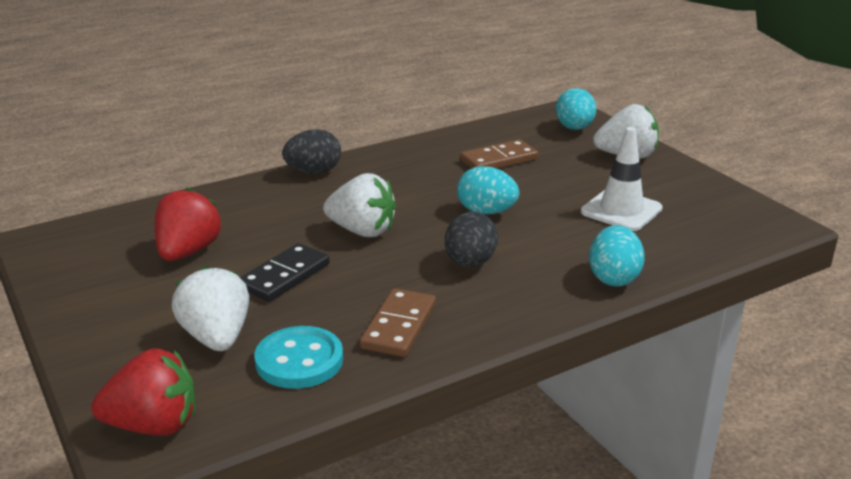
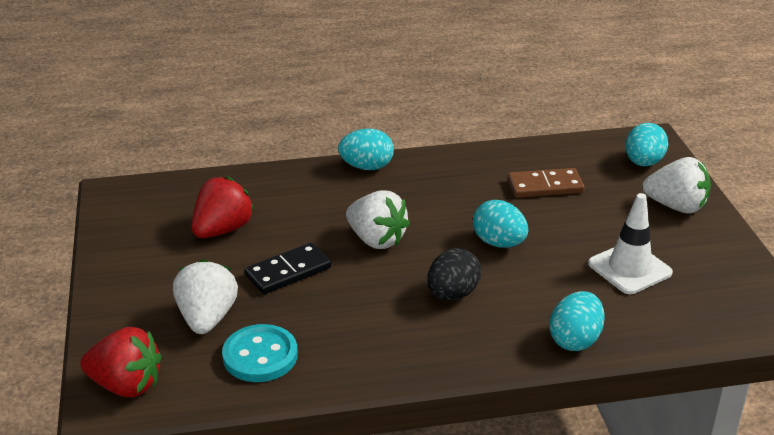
camera: 20 degrees right, 5 degrees up
(313, 172) = (367, 167): black egg -> turquoise egg
(399, 326) = (356, 343): brown domino -> none

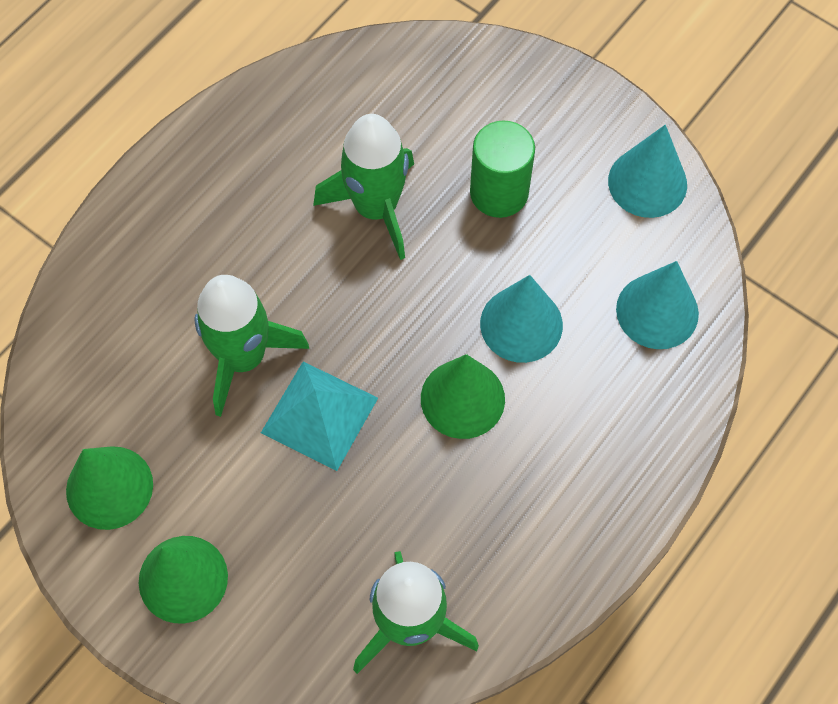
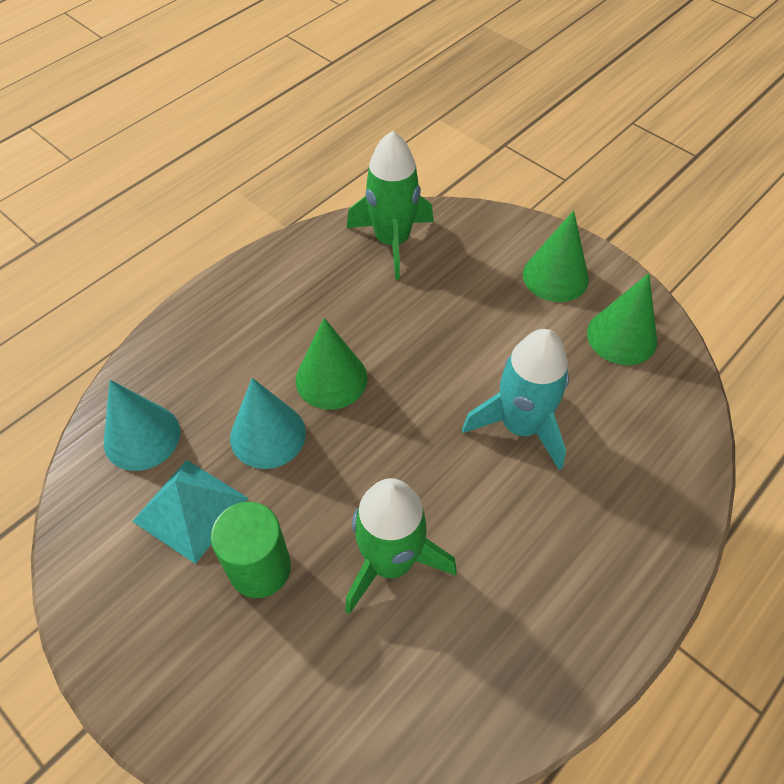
camera: 175 degrees left, 10 degrees down
(243, 357) = (520, 426): green rocket -> turquoise rocket
(319, 415) = (453, 375): turquoise pyramid -> turquoise pyramid (190, 509)
(647, 182) = (102, 566): turquoise cone -> none

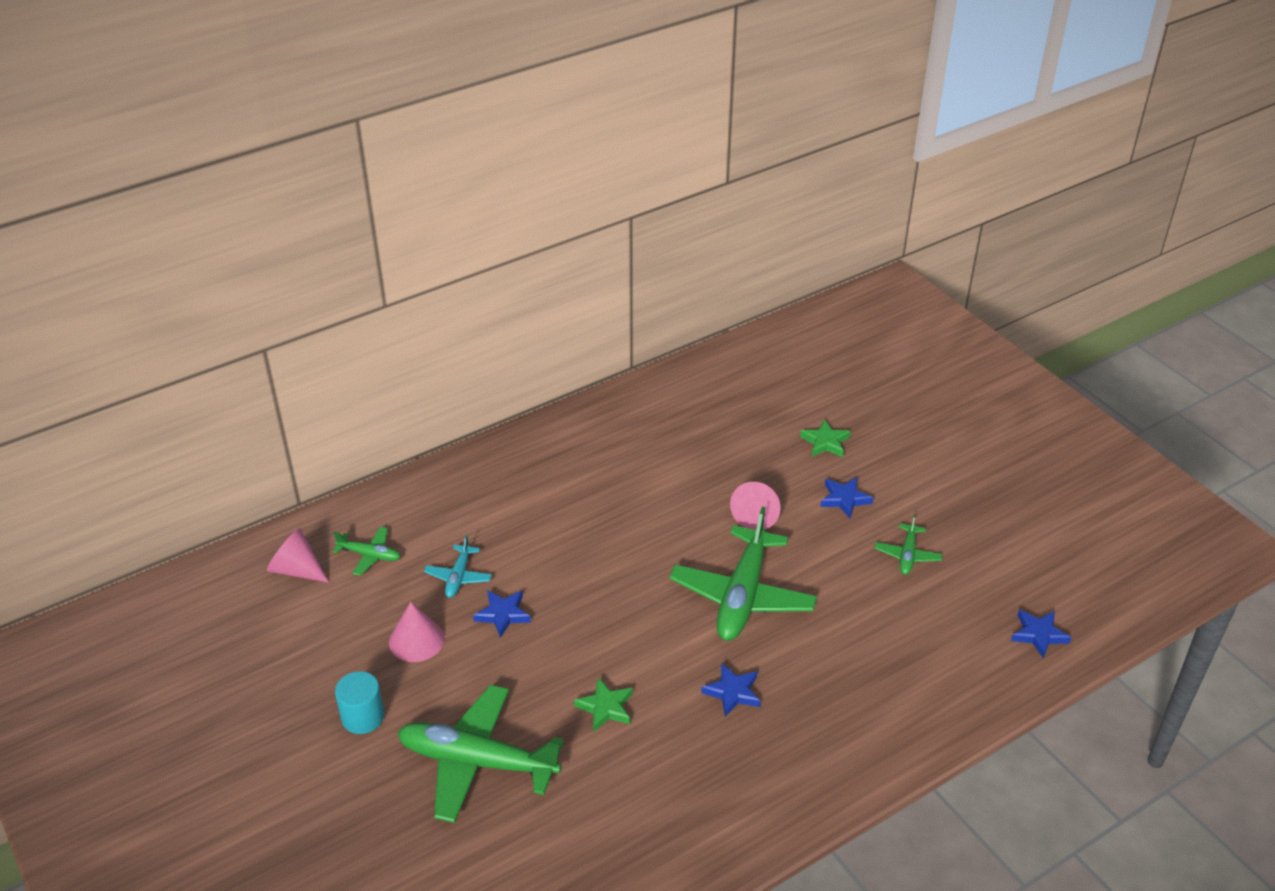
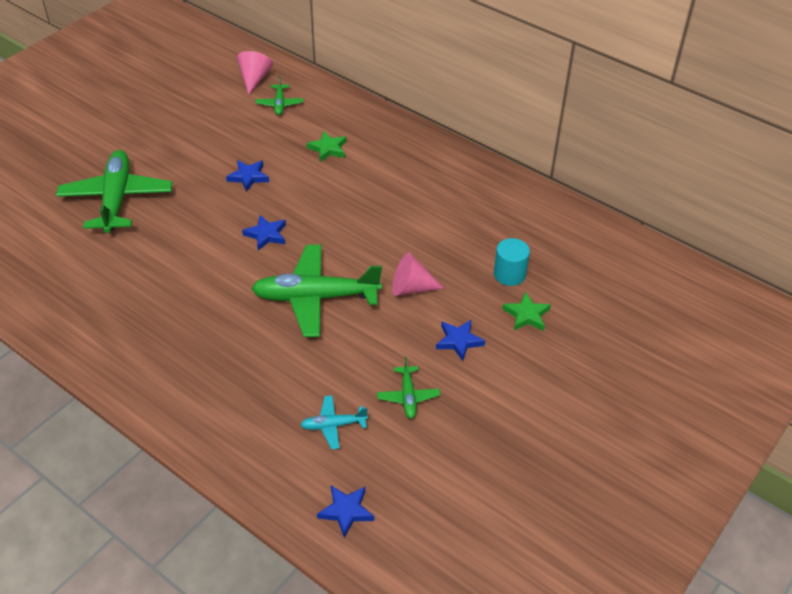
camera: 70 degrees right, 5 degrees up
(363, 717) = (141, 141): turquoise cylinder -> turquoise cylinder (509, 274)
(416, 640) = (212, 145): pink cone -> none
(458, 577) = (275, 147): turquoise plane -> turquoise plane (333, 425)
(605, 707) = (179, 247): green star -> green star (328, 149)
(732, 692) = (213, 312): blue star -> blue star (266, 235)
(907, 555) = (408, 397): green plane -> green plane turned 90 degrees counterclockwise

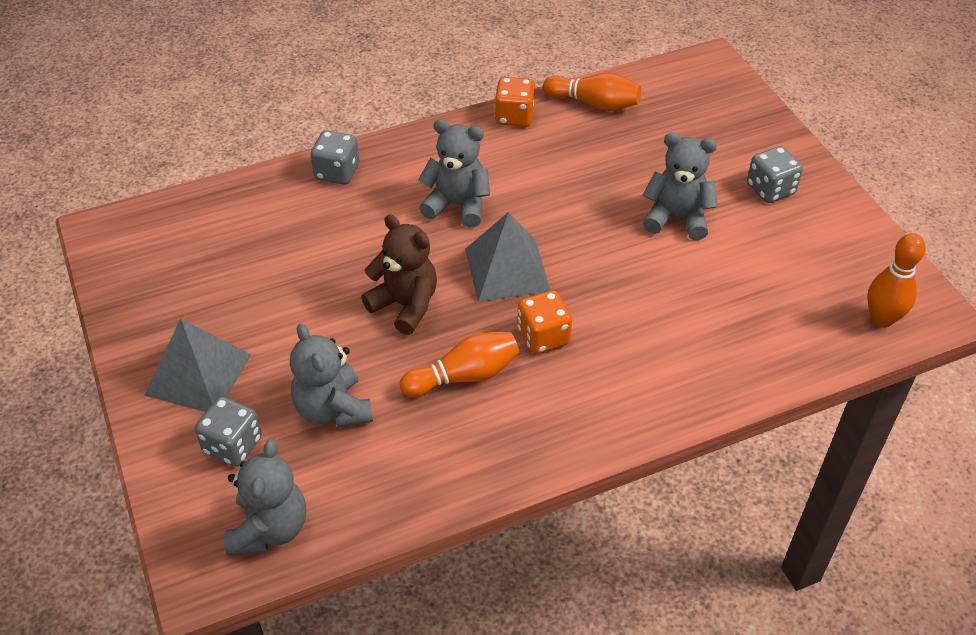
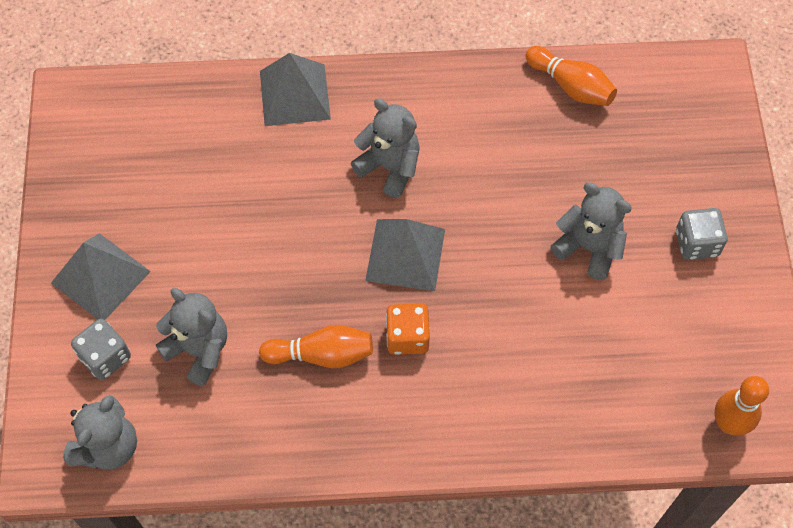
camera: 20 degrees right, 15 degrees up
(333, 409) = (199, 350): grey teddy bear -> grey teddy bear turned 135 degrees clockwise
(337, 172) = (295, 94): grey dice -> grey pyramid
(405, 305) = (299, 263): brown teddy bear -> none
(514, 116) = (486, 78): orange dice -> none

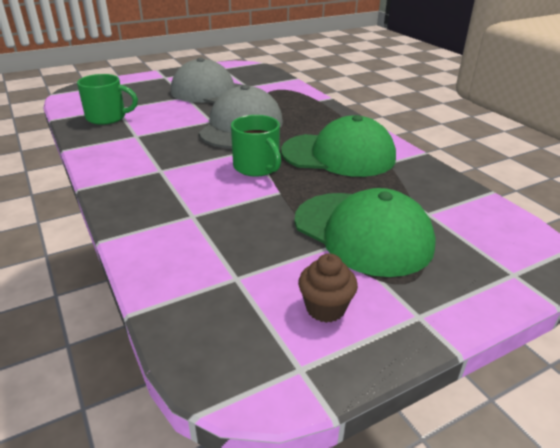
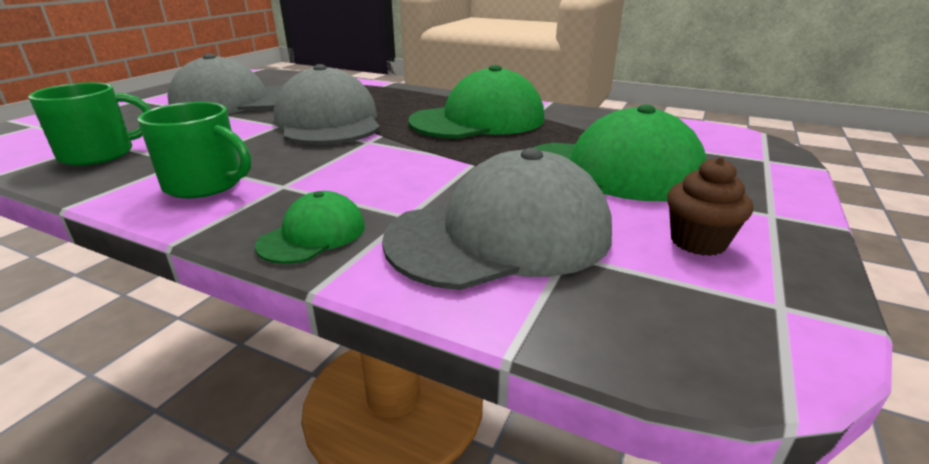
camera: 35 degrees left, 5 degrees down
(136, 209) = (313, 235): none -> green cap
(220, 249) = (501, 235): none -> grey cap
(257, 167) = (409, 150): green mug -> green mug (205, 184)

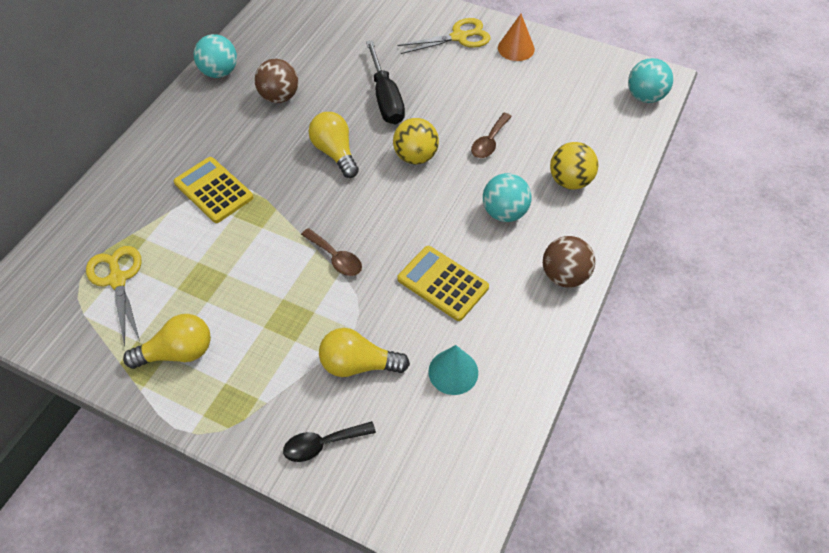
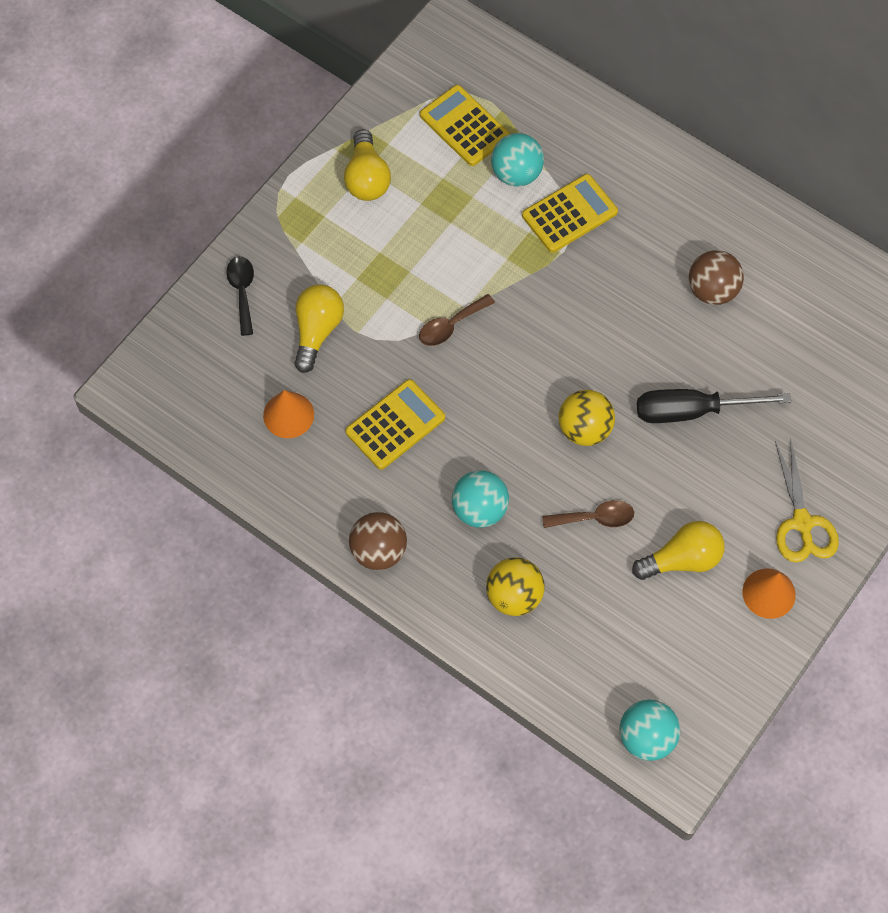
camera: 100 degrees right, 10 degrees up
(118, 279) = (464, 126): yellow scissors -> yellow calculator
(220, 72) = (767, 226): turquoise ball -> turquoise ball (516, 174)
(335, 152) = (606, 342): yellow light bulb -> yellow light bulb (682, 559)
(453, 372) = (288, 415): turquoise cone -> orange cone
(489, 142) = (595, 518): brown spoon -> brown spoon turned 135 degrees clockwise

===============

§ **Work order**
Scan the material for "bear" and copy the lines that hold it.

§ **Reply**
(333, 409) = (199, 350): grey teddy bear -> grey teddy bear turned 135 degrees clockwise
(405, 305) = (299, 263): brown teddy bear -> none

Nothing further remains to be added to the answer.